Requirement:
The following data has a line with "none -> green soap" and a line with "green soap dispenser [273,754,363,870]". Write out exactly those lines and all the lines between them.

Colored object listings:
==*==

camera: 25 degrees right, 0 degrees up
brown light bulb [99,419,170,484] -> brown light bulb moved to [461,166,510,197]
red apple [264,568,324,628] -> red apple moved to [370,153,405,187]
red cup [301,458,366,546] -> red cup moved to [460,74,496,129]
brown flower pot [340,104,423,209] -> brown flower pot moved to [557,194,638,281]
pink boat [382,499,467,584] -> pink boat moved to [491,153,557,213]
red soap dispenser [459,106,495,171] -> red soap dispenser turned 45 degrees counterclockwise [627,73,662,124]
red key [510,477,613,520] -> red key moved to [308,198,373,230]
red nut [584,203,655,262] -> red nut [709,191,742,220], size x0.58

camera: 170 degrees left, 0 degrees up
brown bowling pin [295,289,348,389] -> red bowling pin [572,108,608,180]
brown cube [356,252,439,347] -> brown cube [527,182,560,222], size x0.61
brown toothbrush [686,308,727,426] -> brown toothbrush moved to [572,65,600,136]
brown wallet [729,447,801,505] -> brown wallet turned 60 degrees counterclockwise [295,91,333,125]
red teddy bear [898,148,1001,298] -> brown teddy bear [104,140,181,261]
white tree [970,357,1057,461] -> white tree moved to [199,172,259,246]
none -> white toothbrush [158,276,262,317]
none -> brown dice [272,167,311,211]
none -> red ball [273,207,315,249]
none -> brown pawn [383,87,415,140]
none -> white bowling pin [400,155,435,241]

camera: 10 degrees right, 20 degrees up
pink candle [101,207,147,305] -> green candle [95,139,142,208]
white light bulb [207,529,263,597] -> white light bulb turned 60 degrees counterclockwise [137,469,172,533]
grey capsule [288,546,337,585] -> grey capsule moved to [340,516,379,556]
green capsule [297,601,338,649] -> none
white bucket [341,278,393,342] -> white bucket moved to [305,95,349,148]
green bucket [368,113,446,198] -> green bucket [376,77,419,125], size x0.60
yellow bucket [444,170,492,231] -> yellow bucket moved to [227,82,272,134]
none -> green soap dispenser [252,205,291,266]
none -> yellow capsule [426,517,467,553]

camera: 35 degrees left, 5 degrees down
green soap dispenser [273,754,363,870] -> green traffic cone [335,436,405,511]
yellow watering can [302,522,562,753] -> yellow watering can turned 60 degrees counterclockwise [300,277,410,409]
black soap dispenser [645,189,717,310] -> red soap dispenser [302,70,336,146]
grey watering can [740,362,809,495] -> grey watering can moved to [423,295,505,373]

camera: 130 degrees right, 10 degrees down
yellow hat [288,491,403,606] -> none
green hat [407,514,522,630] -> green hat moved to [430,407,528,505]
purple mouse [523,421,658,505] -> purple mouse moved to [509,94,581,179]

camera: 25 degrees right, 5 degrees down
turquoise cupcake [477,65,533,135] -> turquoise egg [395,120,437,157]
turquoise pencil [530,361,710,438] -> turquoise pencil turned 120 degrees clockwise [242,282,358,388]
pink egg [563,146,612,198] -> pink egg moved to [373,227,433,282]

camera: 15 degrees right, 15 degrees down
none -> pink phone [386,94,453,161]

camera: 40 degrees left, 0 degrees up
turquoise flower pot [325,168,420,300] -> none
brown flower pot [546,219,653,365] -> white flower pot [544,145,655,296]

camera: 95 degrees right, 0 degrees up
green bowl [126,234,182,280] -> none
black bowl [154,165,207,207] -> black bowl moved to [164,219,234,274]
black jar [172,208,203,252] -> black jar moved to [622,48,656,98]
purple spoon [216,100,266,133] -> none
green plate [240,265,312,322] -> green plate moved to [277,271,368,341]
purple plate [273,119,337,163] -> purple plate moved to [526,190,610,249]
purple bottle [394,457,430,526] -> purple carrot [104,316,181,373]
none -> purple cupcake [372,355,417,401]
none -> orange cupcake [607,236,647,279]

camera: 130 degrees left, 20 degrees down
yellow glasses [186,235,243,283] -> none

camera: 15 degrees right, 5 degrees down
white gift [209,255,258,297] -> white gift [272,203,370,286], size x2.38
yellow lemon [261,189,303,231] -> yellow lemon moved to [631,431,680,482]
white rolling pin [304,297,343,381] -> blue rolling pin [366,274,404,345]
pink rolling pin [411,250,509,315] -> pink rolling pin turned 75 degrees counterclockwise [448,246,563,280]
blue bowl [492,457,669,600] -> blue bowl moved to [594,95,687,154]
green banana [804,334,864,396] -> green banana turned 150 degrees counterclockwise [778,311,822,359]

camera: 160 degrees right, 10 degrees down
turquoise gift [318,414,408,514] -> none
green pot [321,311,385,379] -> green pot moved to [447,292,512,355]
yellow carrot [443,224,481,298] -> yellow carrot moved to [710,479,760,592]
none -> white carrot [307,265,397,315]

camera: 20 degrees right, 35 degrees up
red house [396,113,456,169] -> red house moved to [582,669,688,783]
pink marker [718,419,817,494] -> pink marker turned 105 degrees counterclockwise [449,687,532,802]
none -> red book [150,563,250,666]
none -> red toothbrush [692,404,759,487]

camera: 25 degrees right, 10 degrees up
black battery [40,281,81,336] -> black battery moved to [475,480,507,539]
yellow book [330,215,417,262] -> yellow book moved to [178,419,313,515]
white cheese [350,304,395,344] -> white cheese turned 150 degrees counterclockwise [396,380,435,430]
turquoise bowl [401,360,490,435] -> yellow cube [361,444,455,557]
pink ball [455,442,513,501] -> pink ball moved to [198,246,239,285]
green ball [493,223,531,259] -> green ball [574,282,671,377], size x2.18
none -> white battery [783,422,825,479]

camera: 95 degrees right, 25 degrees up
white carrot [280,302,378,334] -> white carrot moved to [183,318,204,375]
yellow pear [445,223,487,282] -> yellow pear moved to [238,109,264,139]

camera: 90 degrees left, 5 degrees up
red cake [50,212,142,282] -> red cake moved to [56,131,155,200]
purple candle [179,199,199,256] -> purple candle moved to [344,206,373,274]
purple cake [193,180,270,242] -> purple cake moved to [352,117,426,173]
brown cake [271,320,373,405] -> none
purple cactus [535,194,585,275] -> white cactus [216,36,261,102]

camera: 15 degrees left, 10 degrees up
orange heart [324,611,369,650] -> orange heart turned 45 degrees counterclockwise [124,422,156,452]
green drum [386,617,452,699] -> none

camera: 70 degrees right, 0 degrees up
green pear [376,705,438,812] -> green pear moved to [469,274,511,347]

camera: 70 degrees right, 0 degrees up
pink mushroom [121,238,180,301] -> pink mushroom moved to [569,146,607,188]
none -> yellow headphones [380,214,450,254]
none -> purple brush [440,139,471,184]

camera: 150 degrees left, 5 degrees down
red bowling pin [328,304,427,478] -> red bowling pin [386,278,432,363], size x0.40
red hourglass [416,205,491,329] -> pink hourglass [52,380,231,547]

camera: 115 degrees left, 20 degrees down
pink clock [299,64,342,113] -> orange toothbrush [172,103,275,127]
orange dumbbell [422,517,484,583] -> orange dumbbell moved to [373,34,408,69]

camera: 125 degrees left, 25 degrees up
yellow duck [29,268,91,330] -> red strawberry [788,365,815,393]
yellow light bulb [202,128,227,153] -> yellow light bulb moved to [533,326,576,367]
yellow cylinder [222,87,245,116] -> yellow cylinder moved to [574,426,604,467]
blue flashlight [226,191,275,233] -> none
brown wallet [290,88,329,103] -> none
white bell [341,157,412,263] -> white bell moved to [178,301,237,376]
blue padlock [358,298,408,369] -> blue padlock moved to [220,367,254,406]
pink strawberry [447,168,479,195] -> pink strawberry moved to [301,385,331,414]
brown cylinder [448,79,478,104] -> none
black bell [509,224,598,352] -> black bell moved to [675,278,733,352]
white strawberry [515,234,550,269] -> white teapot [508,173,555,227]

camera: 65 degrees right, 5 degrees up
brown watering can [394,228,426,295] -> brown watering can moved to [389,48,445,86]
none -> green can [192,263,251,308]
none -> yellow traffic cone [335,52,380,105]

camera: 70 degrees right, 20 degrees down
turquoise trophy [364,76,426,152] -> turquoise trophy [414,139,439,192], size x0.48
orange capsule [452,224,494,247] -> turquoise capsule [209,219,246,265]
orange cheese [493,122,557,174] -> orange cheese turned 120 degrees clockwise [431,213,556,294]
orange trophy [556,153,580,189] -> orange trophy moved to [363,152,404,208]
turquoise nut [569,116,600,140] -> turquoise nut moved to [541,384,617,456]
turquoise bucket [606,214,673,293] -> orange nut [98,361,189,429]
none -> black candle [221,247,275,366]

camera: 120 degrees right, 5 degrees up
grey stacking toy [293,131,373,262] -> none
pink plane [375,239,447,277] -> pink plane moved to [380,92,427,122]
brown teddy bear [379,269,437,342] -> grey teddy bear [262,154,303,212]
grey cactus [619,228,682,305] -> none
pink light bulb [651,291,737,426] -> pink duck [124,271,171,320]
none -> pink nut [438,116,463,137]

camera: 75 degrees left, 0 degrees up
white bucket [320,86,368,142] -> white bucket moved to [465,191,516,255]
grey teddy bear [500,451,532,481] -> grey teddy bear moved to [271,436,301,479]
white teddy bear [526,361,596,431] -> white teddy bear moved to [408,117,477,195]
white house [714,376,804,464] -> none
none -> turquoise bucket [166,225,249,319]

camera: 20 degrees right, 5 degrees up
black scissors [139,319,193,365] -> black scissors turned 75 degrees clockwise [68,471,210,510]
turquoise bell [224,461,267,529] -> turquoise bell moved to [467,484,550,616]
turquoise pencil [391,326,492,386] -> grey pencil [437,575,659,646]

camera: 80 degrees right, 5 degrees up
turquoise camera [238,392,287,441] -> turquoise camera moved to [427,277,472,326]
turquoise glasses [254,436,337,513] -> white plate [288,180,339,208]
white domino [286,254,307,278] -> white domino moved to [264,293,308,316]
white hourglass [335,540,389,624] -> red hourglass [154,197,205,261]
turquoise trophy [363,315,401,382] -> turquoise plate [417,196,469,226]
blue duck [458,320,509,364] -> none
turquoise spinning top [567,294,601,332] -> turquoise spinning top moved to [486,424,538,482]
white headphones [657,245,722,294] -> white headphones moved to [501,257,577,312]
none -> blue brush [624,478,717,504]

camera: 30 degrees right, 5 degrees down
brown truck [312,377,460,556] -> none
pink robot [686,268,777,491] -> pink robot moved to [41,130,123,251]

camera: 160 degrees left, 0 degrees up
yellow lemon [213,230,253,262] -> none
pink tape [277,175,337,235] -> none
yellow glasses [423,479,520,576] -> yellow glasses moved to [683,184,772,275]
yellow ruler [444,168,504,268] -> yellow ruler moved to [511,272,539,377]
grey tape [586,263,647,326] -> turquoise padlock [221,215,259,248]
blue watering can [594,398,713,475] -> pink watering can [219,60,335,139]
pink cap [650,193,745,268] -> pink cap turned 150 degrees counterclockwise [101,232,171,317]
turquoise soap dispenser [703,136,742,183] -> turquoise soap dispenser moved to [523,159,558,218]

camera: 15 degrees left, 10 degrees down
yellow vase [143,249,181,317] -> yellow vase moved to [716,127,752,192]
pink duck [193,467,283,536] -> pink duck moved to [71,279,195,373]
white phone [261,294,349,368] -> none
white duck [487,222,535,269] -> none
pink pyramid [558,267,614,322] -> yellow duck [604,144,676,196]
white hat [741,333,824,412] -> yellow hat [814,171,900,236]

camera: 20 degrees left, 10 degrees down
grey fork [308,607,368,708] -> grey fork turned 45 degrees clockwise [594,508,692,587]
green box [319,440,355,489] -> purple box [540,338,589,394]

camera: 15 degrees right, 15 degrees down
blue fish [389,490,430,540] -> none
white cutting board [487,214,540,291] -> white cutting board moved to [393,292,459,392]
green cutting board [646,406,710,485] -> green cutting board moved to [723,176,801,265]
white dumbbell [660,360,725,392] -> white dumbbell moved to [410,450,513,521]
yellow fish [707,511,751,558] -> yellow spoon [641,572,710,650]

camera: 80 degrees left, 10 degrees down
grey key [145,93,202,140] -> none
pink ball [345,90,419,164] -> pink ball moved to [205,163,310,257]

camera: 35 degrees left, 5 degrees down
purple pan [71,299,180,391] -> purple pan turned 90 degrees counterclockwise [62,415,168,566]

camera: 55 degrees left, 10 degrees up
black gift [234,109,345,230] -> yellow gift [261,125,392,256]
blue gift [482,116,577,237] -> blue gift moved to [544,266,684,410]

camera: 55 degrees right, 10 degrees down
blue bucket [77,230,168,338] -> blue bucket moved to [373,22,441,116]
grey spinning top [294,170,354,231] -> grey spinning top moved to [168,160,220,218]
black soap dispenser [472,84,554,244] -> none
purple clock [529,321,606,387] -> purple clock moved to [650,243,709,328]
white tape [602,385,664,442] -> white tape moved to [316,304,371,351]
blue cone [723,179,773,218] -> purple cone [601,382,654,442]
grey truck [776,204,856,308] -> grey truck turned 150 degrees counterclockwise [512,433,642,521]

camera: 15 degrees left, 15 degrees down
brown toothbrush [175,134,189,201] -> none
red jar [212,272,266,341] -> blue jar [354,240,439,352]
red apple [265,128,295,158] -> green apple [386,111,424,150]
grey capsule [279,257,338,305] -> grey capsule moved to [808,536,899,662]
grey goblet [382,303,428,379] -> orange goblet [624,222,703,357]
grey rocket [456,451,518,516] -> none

==*==

Response:
none -> green soap dispenser [252,205,291,266]
none -> yellow capsule [426,517,467,553]

camera: 35 degrees left, 5 degrees down
green soap dispenser [273,754,363,870] -> green traffic cone [335,436,405,511]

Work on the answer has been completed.